-- Problem description --
Starting with the first line below, extract each line through the one that contains "U3: TL072 -> TLV272", inclusive, excluding pictures.

-- Records for the exercise --
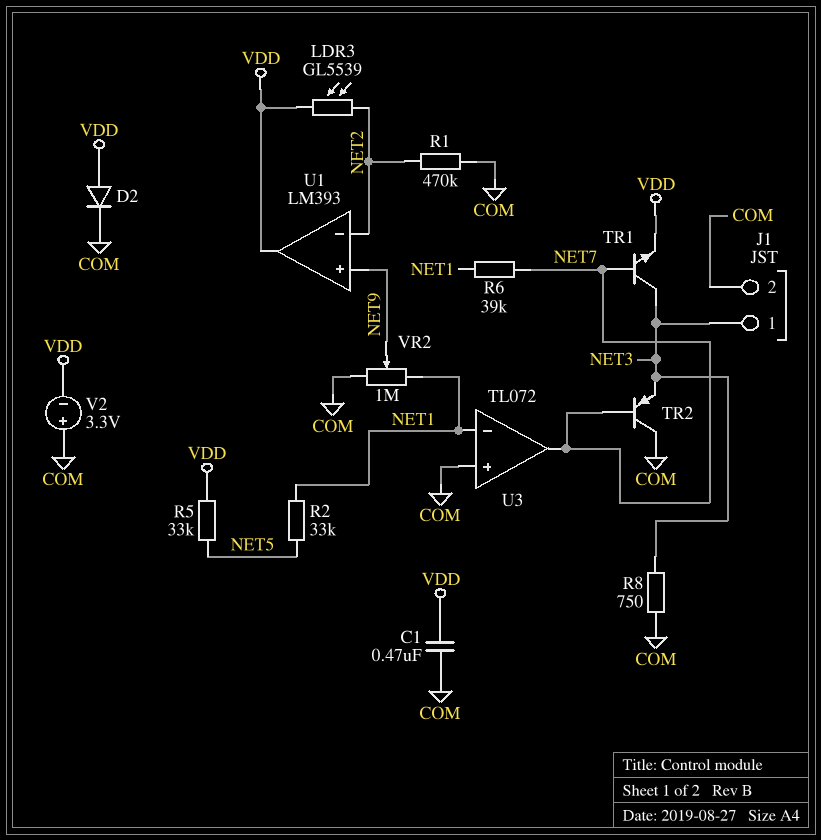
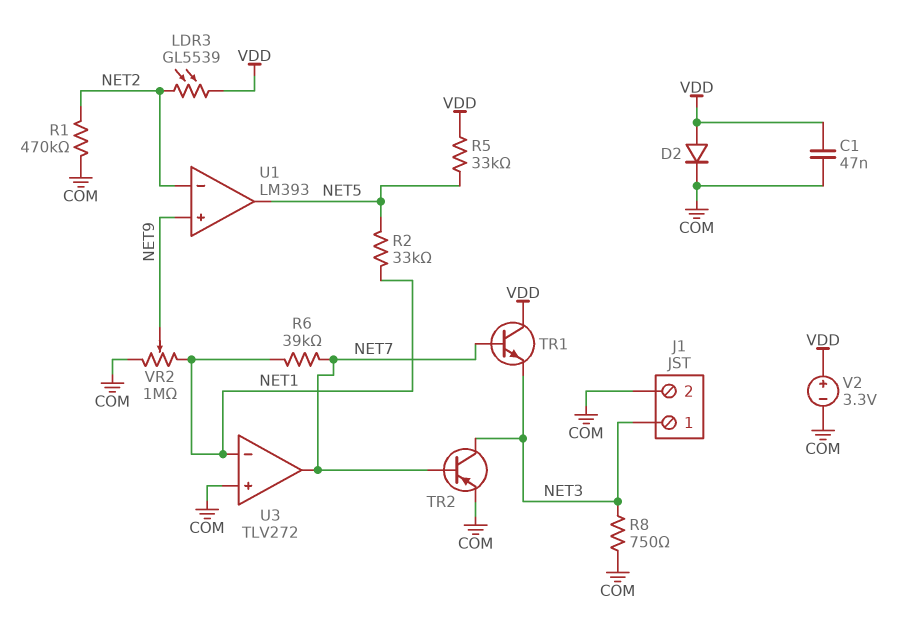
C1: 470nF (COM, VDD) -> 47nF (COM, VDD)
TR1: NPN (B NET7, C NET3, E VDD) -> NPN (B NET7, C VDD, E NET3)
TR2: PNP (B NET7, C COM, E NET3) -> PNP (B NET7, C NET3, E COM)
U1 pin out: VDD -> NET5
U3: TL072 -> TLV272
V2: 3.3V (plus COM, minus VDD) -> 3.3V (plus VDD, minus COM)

-- Output for this task --
C1: 470nF (COM, VDD) -> 47nF (COM, VDD)
TR1: NPN (B NET7, C NET3, E VDD) -> NPN (B NET7, C VDD, E NET3)
TR2: PNP (B NET7, C COM, E NET3) -> PNP (B NET7, C NET3, E COM)
U1 pin out: VDD -> NET5
U3: TL072 -> TLV272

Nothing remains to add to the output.